§ Set task
Rewrite the entries below, changing every "midpoint" to "center point" and leaving all other text as it is.

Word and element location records

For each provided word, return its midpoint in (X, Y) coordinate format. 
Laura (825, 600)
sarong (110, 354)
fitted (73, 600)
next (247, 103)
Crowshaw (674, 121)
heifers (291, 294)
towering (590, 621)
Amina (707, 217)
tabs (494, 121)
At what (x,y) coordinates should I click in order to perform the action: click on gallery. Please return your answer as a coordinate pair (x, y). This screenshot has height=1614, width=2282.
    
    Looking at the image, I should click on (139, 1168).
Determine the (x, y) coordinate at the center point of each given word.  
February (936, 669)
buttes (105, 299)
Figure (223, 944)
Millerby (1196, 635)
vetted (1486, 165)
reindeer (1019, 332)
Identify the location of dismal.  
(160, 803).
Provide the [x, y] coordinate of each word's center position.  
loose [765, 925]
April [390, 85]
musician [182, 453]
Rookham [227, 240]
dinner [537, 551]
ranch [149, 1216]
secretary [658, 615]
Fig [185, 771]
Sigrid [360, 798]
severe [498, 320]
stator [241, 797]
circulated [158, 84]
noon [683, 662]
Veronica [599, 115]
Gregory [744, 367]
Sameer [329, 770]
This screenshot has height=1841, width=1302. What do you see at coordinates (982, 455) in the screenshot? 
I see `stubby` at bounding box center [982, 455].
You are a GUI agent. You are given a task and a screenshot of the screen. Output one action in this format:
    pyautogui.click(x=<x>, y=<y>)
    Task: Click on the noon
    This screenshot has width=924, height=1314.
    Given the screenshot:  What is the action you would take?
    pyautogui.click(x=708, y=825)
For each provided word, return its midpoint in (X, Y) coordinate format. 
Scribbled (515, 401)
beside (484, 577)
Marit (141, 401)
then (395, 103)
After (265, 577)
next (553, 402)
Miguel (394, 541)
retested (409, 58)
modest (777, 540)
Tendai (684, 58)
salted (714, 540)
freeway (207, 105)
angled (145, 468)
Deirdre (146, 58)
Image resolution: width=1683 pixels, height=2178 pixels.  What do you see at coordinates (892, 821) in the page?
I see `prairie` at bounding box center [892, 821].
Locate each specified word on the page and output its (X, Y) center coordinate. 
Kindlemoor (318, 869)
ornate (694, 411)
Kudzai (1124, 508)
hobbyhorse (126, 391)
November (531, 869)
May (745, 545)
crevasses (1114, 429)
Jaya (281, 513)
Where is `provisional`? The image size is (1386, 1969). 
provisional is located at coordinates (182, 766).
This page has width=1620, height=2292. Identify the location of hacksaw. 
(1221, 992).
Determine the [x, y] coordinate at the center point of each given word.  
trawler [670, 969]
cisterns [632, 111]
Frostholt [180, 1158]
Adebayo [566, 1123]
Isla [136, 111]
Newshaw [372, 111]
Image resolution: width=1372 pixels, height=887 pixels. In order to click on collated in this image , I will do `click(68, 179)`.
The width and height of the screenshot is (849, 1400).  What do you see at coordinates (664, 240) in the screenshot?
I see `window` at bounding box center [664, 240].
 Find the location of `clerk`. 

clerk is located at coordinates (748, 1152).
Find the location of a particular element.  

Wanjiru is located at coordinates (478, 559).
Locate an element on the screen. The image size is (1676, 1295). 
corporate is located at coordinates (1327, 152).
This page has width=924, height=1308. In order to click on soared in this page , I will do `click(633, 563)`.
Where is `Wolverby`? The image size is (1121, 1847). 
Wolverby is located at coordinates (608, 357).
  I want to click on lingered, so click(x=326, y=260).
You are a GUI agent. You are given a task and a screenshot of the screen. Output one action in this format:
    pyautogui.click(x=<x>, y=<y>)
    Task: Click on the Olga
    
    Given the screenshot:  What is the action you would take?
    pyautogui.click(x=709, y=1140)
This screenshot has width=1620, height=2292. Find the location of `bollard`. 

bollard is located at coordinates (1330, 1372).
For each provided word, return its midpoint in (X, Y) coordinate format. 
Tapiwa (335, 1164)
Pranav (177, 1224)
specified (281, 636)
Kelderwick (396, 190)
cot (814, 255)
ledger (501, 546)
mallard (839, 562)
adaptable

§ Solution to the exercise
For each provided word, return its center point in (X, Y) coordinate format. 
Laura (825, 600)
sarong (110, 354)
fitted (73, 600)
next (247, 103)
Crowshaw (674, 121)
heifers (291, 294)
towering (590, 621)
Amina (707, 217)
tabs (494, 121)
At what (x,y) coordinates should I click in order to perform the action: click on gallery. Please return your answer as a coordinate pair (x, y). This screenshot has height=1614, width=2282.
    
    Looking at the image, I should click on (139, 1168).
Determine the (x, y) coordinate at the center point of each given word.  
February (936, 669)
buttes (105, 299)
Figure (223, 944)
Millerby (1196, 635)
vetted (1486, 165)
reindeer (1019, 332)
Identify the location of dismal.  
(160, 803).
Provide the [x, y] coordinate of each word's center position.  
loose [765, 925]
April [390, 85]
musician [182, 453]
Rookham [227, 240]
dinner [537, 551]
ranch [149, 1216]
secretary [658, 615]
Fig [185, 771]
Sigrid [360, 798]
severe [498, 320]
stator [241, 797]
circulated [158, 84]
noon [683, 662]
Veronica [599, 115]
Gregory [744, 367]
Sameer [329, 770]
This screenshot has height=1841, width=1302. What do you see at coordinates (982, 455) in the screenshot? 
I see `stubby` at bounding box center [982, 455].
You are a GUI agent. You are given a task and a screenshot of the screen. Output one action in this format:
    pyautogui.click(x=<x>, y=<y>)
    Task: Click on the noon
    This screenshot has width=924, height=1314.
    Given the screenshot:  What is the action you would take?
    pyautogui.click(x=708, y=825)
For each provided word, return its center point in (X, Y) coordinate format. 
Scribbled (515, 401)
beside (484, 577)
Marit (141, 401)
then (395, 103)
After (265, 577)
next (553, 402)
Miguel (394, 541)
retested (409, 58)
modest (777, 540)
Tendai (684, 58)
salted (714, 540)
freeway (207, 105)
angled (145, 468)
Deirdre (146, 58)
Image resolution: width=1683 pixels, height=2178 pixels.  What do you see at coordinates (892, 821) in the page?
I see `prairie` at bounding box center [892, 821].
Locate each specified word on the page and output its (X, Y) center coordinate. 
Kindlemoor (318, 869)
ornate (694, 411)
Kudzai (1124, 508)
hobbyhorse (126, 391)
November (531, 869)
May (745, 545)
crevasses (1114, 429)
Jaya (281, 513)
Where is `provisional`? The image size is (1386, 1969). 
provisional is located at coordinates (182, 766).
This page has width=1620, height=2292. Identify the location of hacksaw. 
(1221, 992).
Determine the [x, y] coordinate at the center point of each given word.  
trawler [670, 969]
cisterns [632, 111]
Frostholt [180, 1158]
Adebayo [566, 1123]
Isla [136, 111]
Newshaw [372, 111]
Image resolution: width=1372 pixels, height=887 pixels. In order to click on collated in this image , I will do `click(68, 179)`.
The width and height of the screenshot is (849, 1400).  What do you see at coordinates (664, 240) in the screenshot?
I see `window` at bounding box center [664, 240].
 Find the location of `clerk`. 

clerk is located at coordinates (748, 1152).
Find the location of a particular element.  

Wanjiru is located at coordinates (478, 559).
Locate an element on the screen. The image size is (1676, 1295). 
corporate is located at coordinates (1327, 152).
This page has width=924, height=1308. In order to click on soared in this page , I will do `click(633, 563)`.
Where is `Wolverby`? The image size is (1121, 1847). 
Wolverby is located at coordinates (608, 357).
  I want to click on lingered, so click(x=326, y=260).
You are a GUI agent. You are given a task and a screenshot of the screen. Output one action in this format:
    pyautogui.click(x=<x>, y=<y>)
    Task: Click on the Olga
    
    Given the screenshot:  What is the action you would take?
    pyautogui.click(x=709, y=1140)
This screenshot has width=1620, height=2292. Find the location of `bollard`. 

bollard is located at coordinates (1330, 1372).
For each provided word, return its center point in (X, Y) coordinate format. 
Tapiwa (335, 1164)
Pranav (177, 1224)
specified (281, 636)
Kelderwick (396, 190)
cot (814, 255)
ledger (501, 546)
mallard (839, 562)
adaptable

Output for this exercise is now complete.